■ TASK DETAILS
Search the listing for the word "bowling" and copy every line where it turns up.

■ DATASET EXCERPT
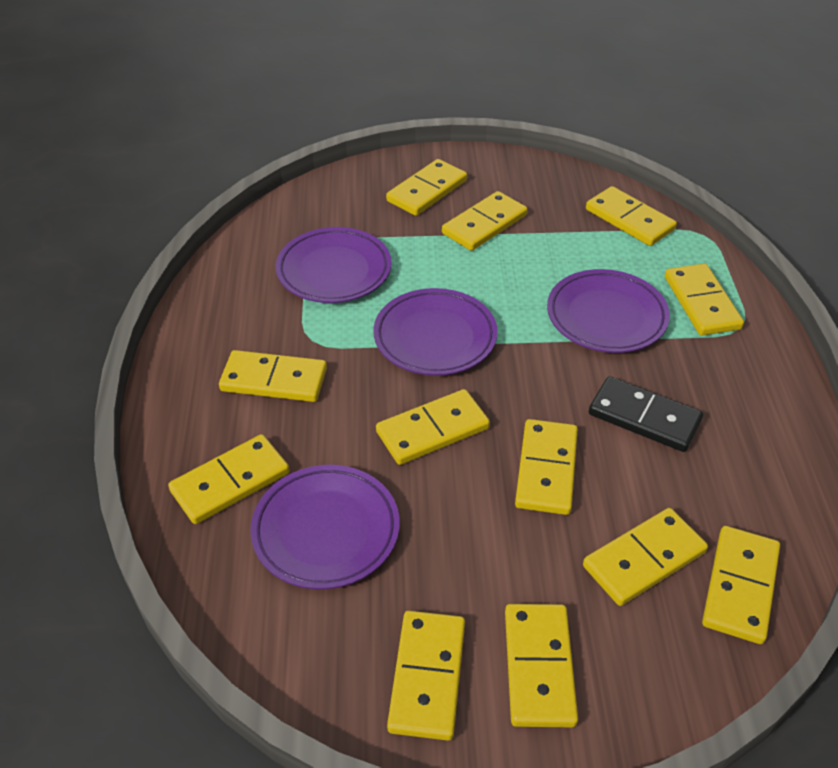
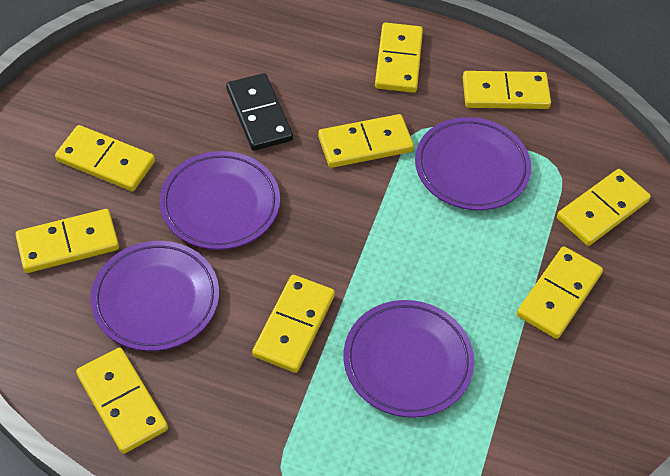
yellow domino: 12 -> 9

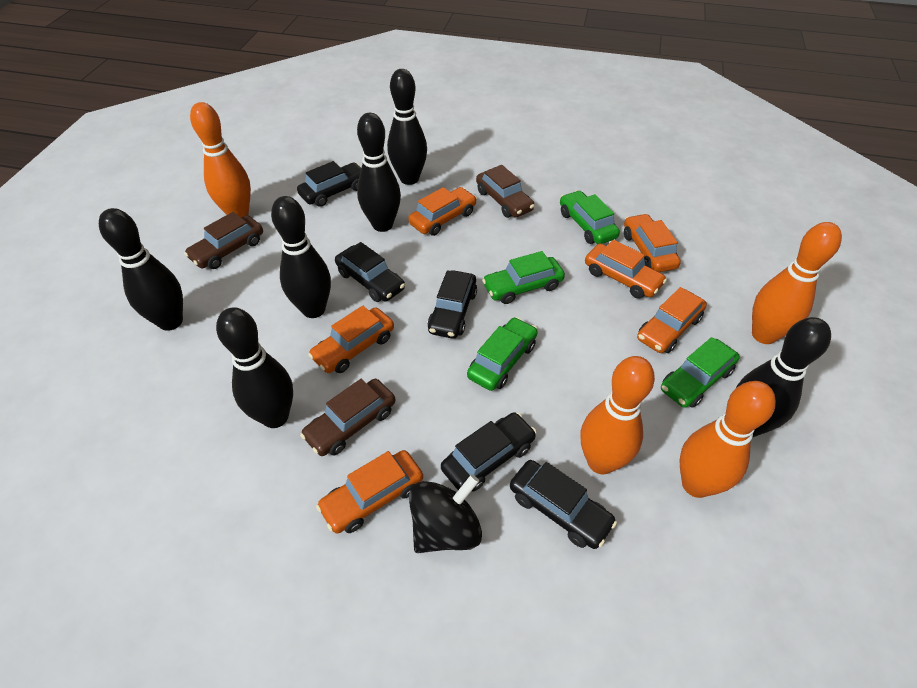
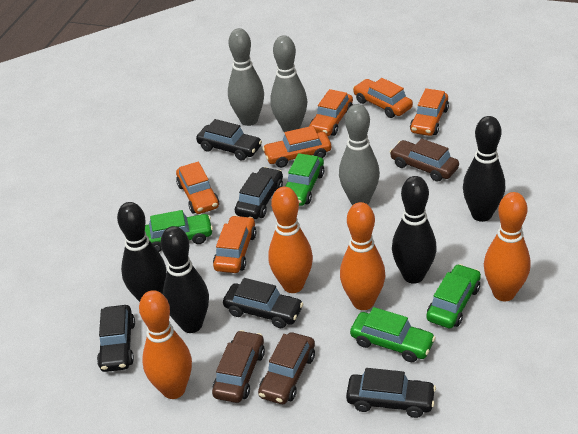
black bowling pin: 6 -> 4
black spinning top: 1 -> 0
grey bowling pin: 0 -> 3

■ WRITTEN SOLUTION
black bowling pin: 6 -> 4
grey bowling pin: 0 -> 3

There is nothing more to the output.